• _YOUR INSTRUCTIONS_
Would you return each entry exactly as written, omitting any pictures?

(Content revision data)
--------------------------------------------------

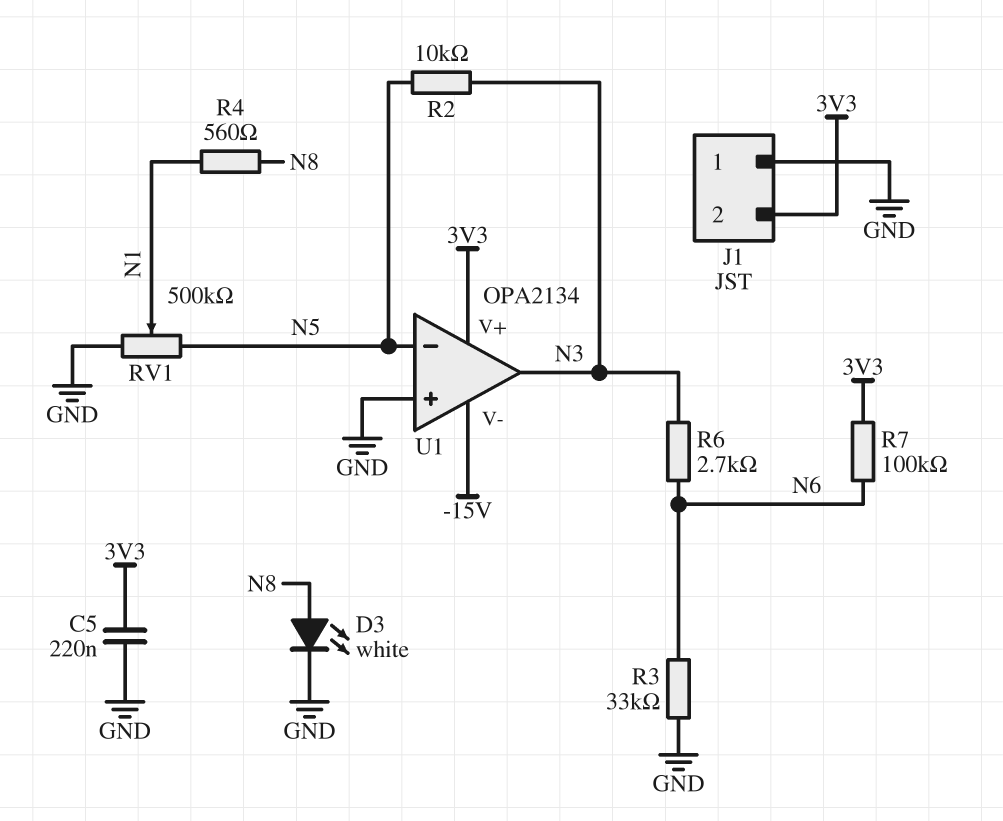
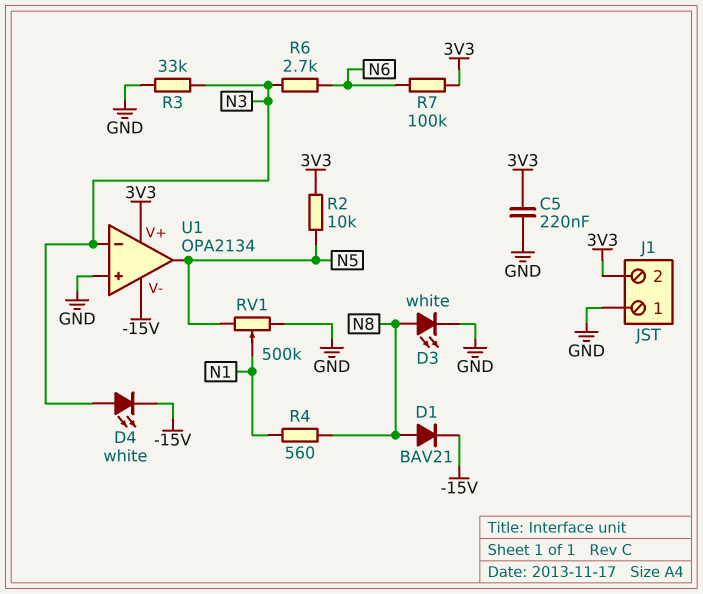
D1: none -> diode BAV21 (A N8, K -15V)
D4: none -> LED white (A N3, K -15V)
R2: 10k (N3, N5) -> 10k (3V3, N5)
R3: 33k (GND, N6) -> 33k (GND, N3)
U1 pin in-: N5 -> N3
U1 pin out: N3 -> N5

--------------------------------------------------

• _OUTPUT OF THE TASK_
D1: none -> diode BAV21 (A N8, K -15V)
D4: none -> LED white (A N3, K -15V)
R2: 10k (N3, N5) -> 10k (3V3, N5)
R3: 33k (GND, N6) -> 33k (GND, N3)
U1 pin in-: N5 -> N3
U1 pin out: N3 -> N5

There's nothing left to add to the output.